BEGIN Data to process
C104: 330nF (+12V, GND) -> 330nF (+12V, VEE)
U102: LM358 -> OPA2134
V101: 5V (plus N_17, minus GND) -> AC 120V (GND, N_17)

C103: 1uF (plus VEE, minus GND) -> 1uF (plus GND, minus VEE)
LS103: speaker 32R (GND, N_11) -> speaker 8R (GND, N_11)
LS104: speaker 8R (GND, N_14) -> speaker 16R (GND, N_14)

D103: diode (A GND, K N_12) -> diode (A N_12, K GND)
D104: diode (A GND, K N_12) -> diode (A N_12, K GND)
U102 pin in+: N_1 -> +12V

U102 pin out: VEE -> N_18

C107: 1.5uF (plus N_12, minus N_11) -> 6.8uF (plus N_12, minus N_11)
END Data to process
=== What the task requires ===
The records above are to be output in full and without error.

=== Exercise solution ===
C104: 330nF (+12V, GND) -> 330nF (+12V, VEE)
U102: LM358 -> OPA2134
V101: 5V (plus N_17, minus GND) -> AC 120V (GND, N_17)

C103: 1uF (plus VEE, minus GND) -> 1uF (plus GND, minus VEE)
LS103: speaker 32R (GND, N_11) -> speaker 8R (GND, N_11)
LS104: speaker 8R (GND, N_14) -> speaker 16R (GND, N_14)

D103: diode (A GND, K N_12) -> diode (A N_12, K GND)
D104: diode (A GND, K N_12) -> diode (A N_12, K GND)
U102 pin in+: N_1 -> +12V

U102 pin out: VEE -> N_18

C107: 1.5uF (plus N_12, minus N_11) -> 6.8uF (plus N_12, minus N_11)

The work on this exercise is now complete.